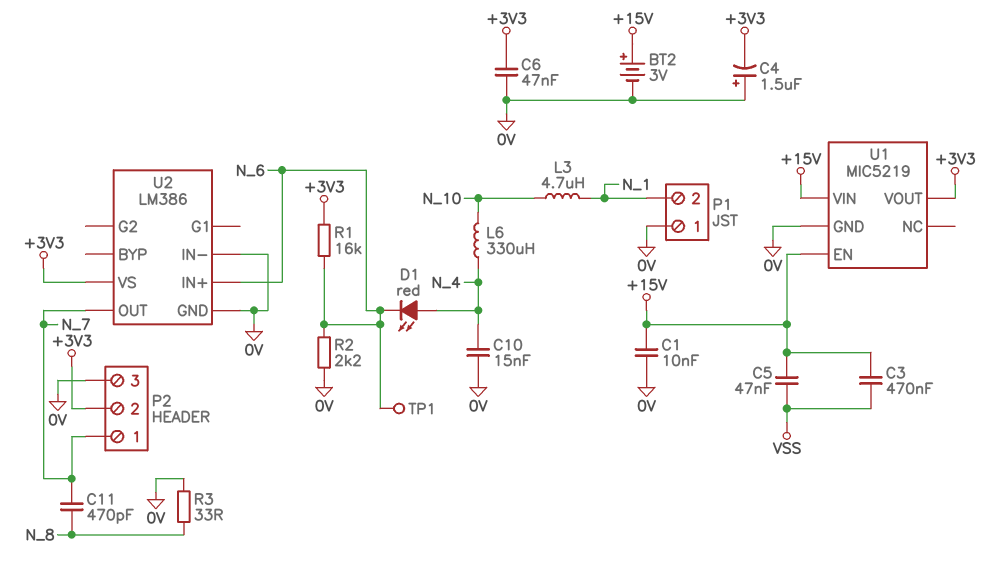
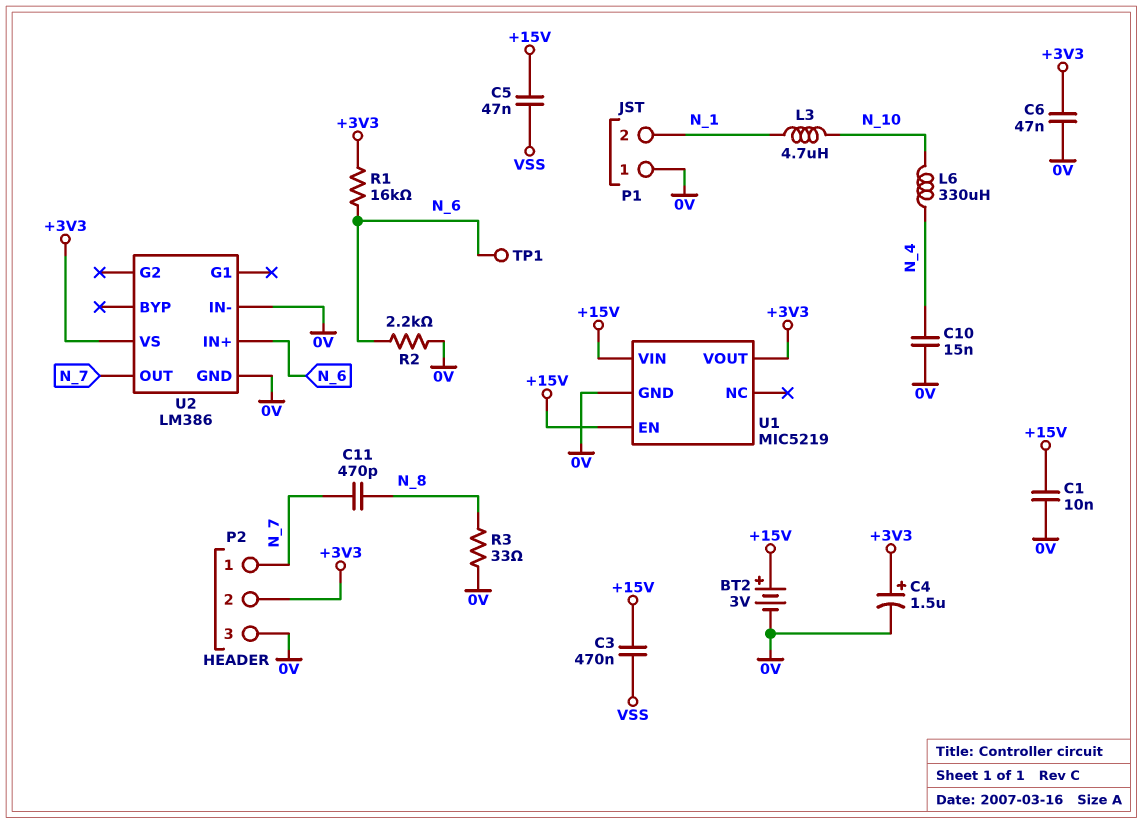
C4: 1.5uF (plus 0V, minus +3V3) -> 1.5uF (plus +3V3, minus 0V)
D1: LED red (A N_4, K N_6) -> none

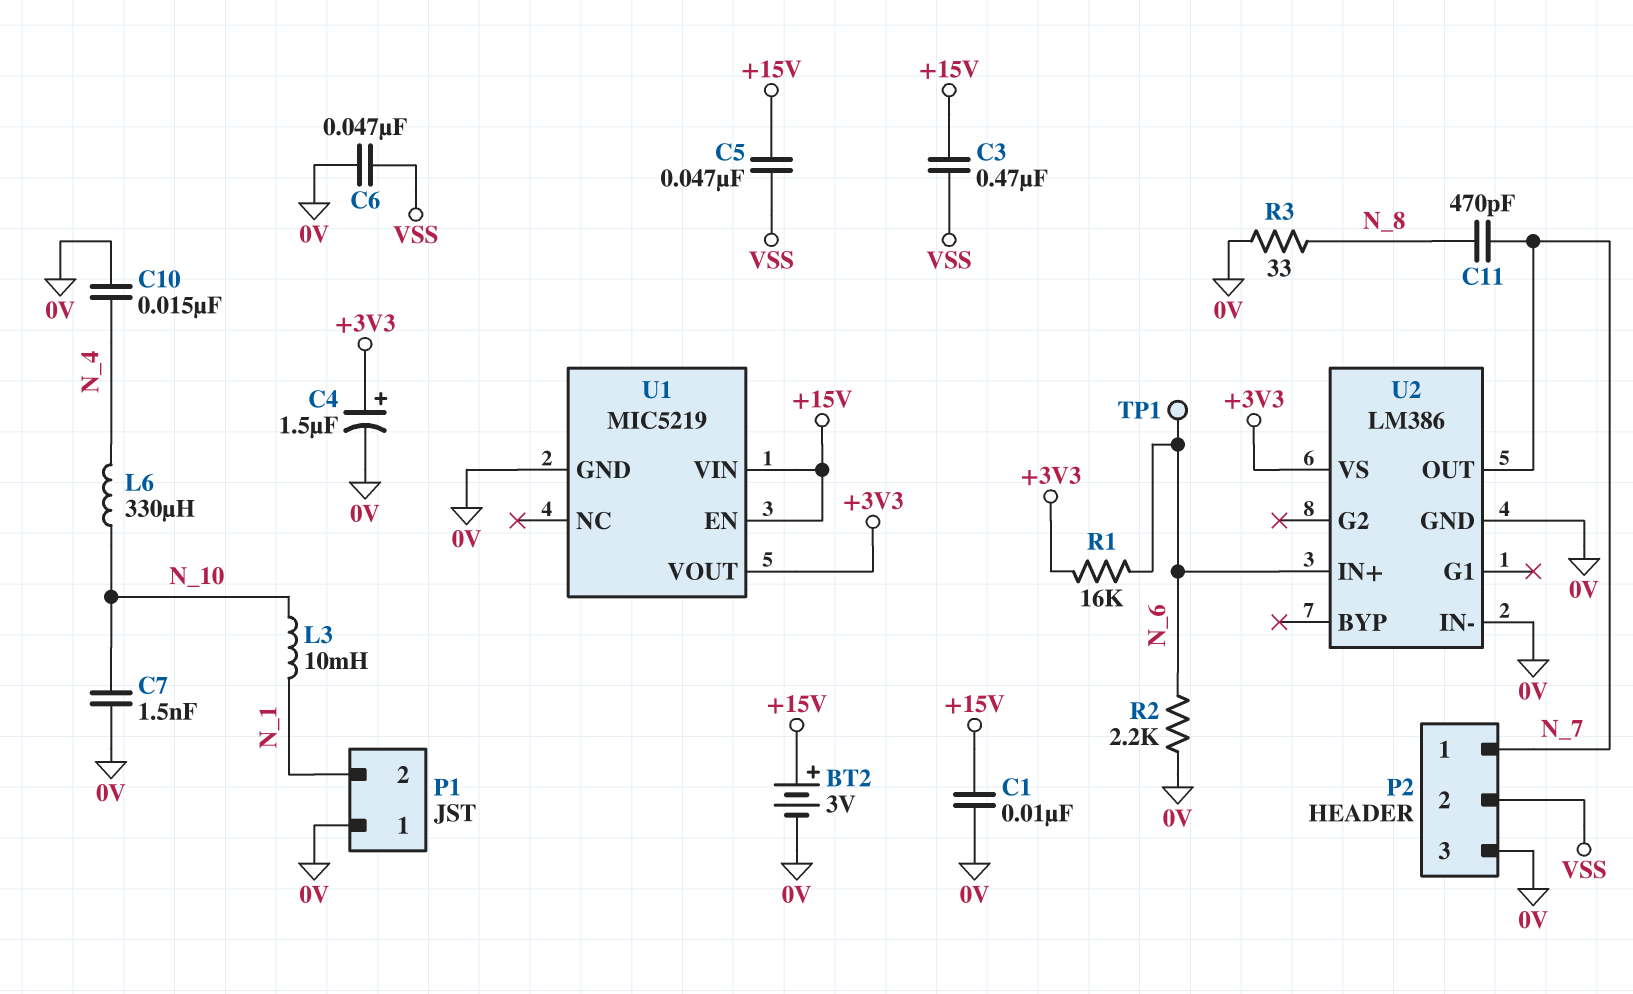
C6: 47nF (+3V3, 0V) -> 47nF (0V, VSS)
C7: none -> 1.5nF (0V, N_10)
L3: 4.7uH (N_1, N_10) -> 10mH (N_1, N_10)
P2 pin 2: +3V3 -> VSS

******

DIRECTIONS: Retype the lines starting with the one that holds "D1: LED red (A N_4, K N_6) -> none" and ending with the last line of the data above, both included; skip the pictures.

ANSWER TO THIS TASK:
D1: LED red (A N_4, K N_6) -> none

C6: 47nF (+3V3, 0V) -> 47nF (0V, VSS)
C7: none -> 1.5nF (0V, N_10)
L3: 4.7uH (N_1, N_10) -> 10mH (N_1, N_10)
P2 pin 2: +3V3 -> VSS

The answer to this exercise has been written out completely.